**Exercise**
Everything in the data gets repeated exactly, except for the pictures.
----- Dataset excerpt -----
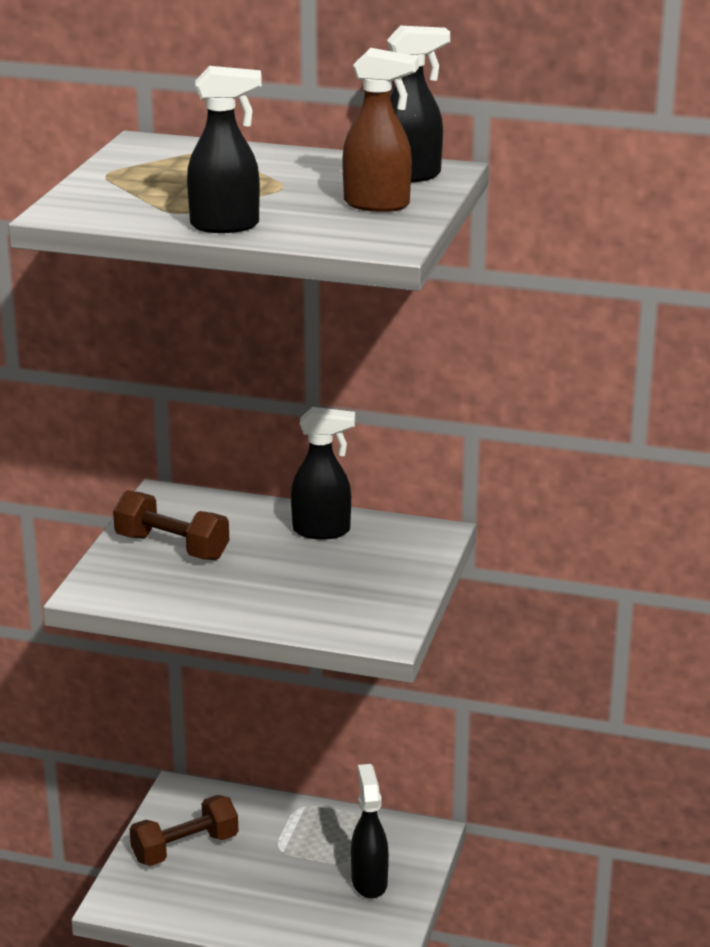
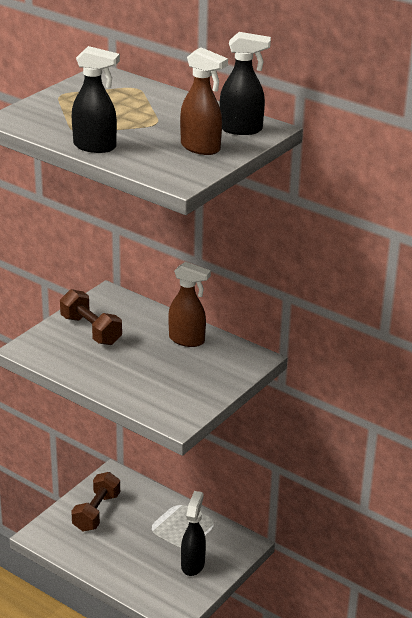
camera: 20 degrees right, 5 degrees up
(185, 848) = (96, 512): brown dumbbell -> brown dumbbell turned 60 degrees counterclockwise
(322, 531) = (187, 340): black spray bottle -> brown spray bottle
-----
**Exercise result**
camera: 20 degrees right, 5 degrees up
(185, 848) = (96, 512): brown dumbbell -> brown dumbbell turned 60 degrees counterclockwise
(322, 531) = (187, 340): black spray bottle -> brown spray bottle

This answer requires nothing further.